Could you filter the records below and return each line that holds "purple"?

--- Data to use Enclosed Below ---

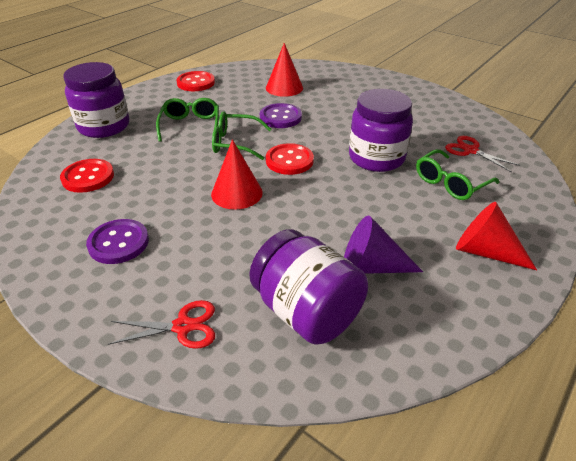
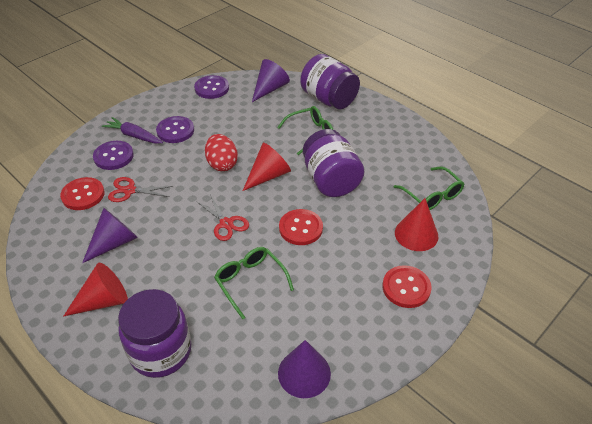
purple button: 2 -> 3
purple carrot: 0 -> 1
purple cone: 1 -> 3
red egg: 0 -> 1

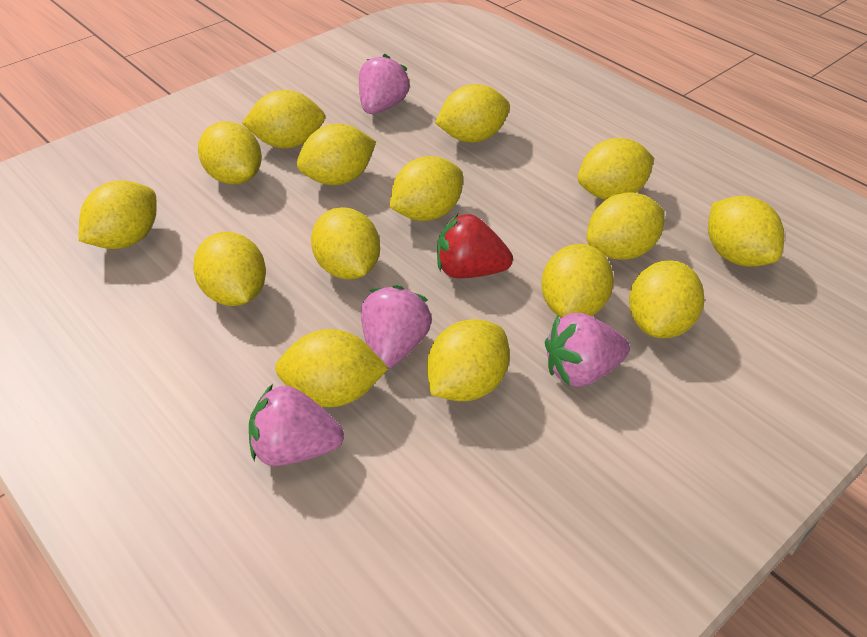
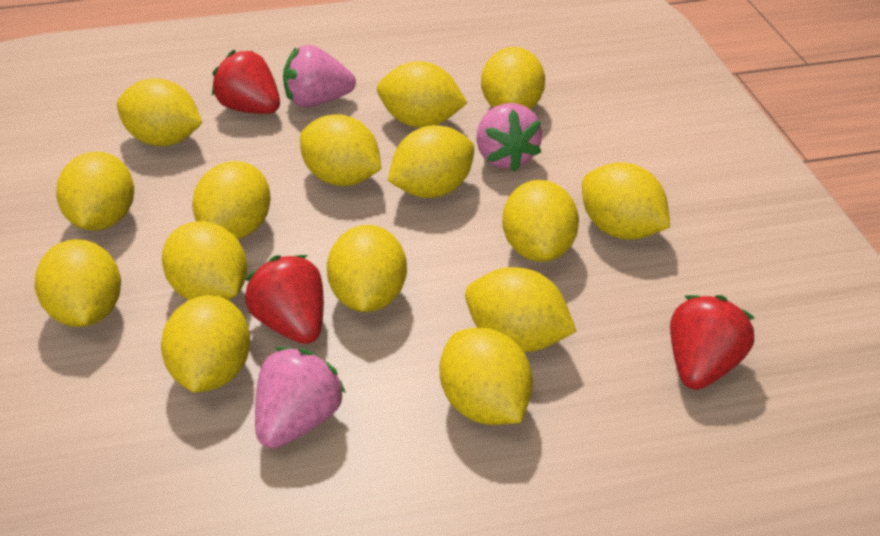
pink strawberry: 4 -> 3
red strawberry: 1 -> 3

--- End of Enclosed Data to use ---

Answer for this exercise:
purple button: 2 -> 3
purple carrot: 0 -> 1
purple cone: 1 -> 3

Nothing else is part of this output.